EXERCISE PROMPT: Retype the data exactly, leaving nothing out.

Dataset excerpts
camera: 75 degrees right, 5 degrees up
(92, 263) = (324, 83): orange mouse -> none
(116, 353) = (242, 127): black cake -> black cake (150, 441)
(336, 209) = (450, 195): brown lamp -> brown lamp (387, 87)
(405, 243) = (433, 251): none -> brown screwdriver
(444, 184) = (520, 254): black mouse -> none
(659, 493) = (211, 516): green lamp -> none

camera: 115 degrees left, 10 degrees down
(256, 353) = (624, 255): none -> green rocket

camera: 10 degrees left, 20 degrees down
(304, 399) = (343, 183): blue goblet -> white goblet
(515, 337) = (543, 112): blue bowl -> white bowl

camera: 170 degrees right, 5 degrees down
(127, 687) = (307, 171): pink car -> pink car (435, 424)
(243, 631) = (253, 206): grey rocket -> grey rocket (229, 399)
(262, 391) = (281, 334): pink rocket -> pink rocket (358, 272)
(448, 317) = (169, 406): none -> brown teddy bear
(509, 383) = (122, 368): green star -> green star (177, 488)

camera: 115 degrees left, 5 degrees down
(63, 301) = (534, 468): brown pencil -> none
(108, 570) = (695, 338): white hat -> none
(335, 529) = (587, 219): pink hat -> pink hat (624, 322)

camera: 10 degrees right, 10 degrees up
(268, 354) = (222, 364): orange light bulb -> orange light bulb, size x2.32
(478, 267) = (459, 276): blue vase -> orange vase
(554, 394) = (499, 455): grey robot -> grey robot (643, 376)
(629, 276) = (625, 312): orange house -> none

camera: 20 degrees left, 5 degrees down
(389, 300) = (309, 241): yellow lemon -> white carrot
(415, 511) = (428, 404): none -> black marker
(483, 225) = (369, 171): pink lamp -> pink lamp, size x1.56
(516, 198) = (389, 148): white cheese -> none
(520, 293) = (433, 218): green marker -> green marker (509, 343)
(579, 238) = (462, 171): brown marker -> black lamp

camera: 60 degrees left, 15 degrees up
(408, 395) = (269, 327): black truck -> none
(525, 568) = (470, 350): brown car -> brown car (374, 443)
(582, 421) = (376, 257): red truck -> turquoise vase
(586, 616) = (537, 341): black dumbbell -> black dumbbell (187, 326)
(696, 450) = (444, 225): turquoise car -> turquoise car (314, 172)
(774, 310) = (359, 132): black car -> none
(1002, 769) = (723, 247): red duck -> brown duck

WORKED SOLUTION:
camera: 75 degrees right, 5 degrees up
(92, 263) = (324, 83): orange mouse -> none
(116, 353) = (242, 127): black cake -> black cake (150, 441)
(336, 209) = (450, 195): brown lamp -> brown lamp (387, 87)
(405, 243) = (433, 251): none -> brown screwdriver
(444, 184) = (520, 254): black mouse -> none
(659, 493) = (211, 516): green lamp -> none

camera: 115 degrees left, 10 degrees down
(256, 353) = (624, 255): none -> green rocket

camera: 10 degrees left, 20 degrees down
(304, 399) = (343, 183): blue goblet -> white goblet
(515, 337) = (543, 112): blue bowl -> white bowl

camera: 170 degrees right, 5 degrees down
(127, 687) = (307, 171): pink car -> pink car (435, 424)
(243, 631) = (253, 206): grey rocket -> grey rocket (229, 399)
(262, 391) = (281, 334): pink rocket -> pink rocket (358, 272)
(448, 317) = (169, 406): none -> brown teddy bear
(509, 383) = (122, 368): green star -> green star (177, 488)

camera: 115 degrees left, 5 degrees down
(63, 301) = (534, 468): brown pencil -> none
(108, 570) = (695, 338): white hat -> none
(335, 529) = (587, 219): pink hat -> pink hat (624, 322)

camera: 10 degrees right, 10 degrees up
(268, 354) = (222, 364): orange light bulb -> orange light bulb, size x2.32
(478, 267) = (459, 276): blue vase -> orange vase
(554, 394) = (499, 455): grey robot -> grey robot (643, 376)
(629, 276) = (625, 312): orange house -> none

camera: 20 degrees left, 5 degrees down
(389, 300) = (309, 241): yellow lemon -> white carrot
(415, 511) = (428, 404): none -> black marker
(483, 225) = (369, 171): pink lamp -> pink lamp, size x1.56
(516, 198) = (389, 148): white cheese -> none
(520, 293) = (433, 218): green marker -> green marker (509, 343)
(579, 238) = (462, 171): brown marker -> black lamp

camera: 60 degrees left, 15 degrees up
(408, 395) = (269, 327): black truck -> none
(525, 568) = (470, 350): brown car -> brown car (374, 443)
(582, 421) = (376, 257): red truck -> turquoise vase
(586, 616) = (537, 341): black dumbbell -> black dumbbell (187, 326)
(696, 450) = (444, 225): turquoise car -> turquoise car (314, 172)
(774, 310) = (359, 132): black car -> none
(1002, 769) = (723, 247): red duck -> brown duck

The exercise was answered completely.